Please retype the records below exactly as they appear, leaving out every picture.

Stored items
#####
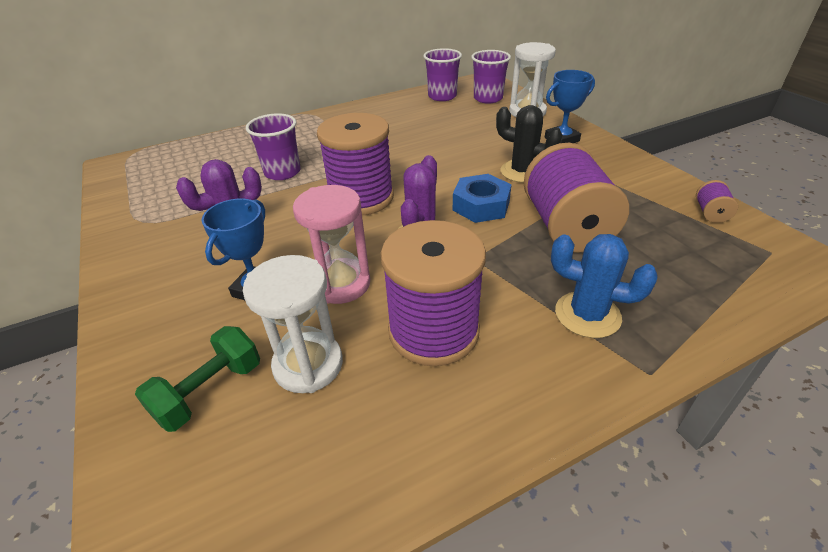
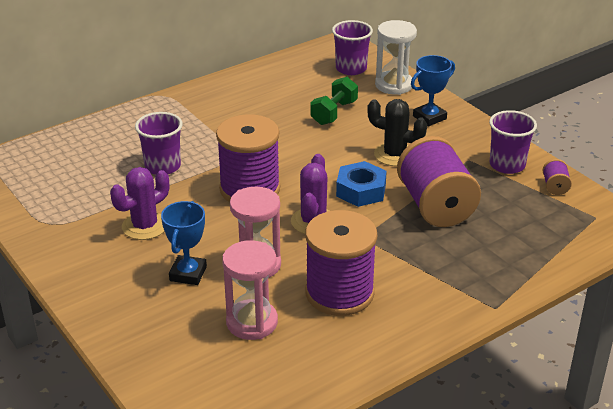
camera: 10 degrees left, 5 degrees down
(209, 391) = (186, 344): green dumbbell -> green dumbbell (334, 113)
(308, 365) = (252, 322): white hourglass -> pink hourglass
(442, 96) = (301, 67): purple cup -> purple cup (507, 165)
(587, 315) = (453, 273): blue cactus -> none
#####
Reply.
camera: 10 degrees left, 5 degrees down
(209, 391) = (186, 344): green dumbbell -> green dumbbell (334, 113)
(308, 365) = (252, 322): white hourglass -> pink hourglass
(442, 96) = (301, 67): purple cup -> purple cup (507, 165)
(587, 315) = (453, 273): blue cactus -> none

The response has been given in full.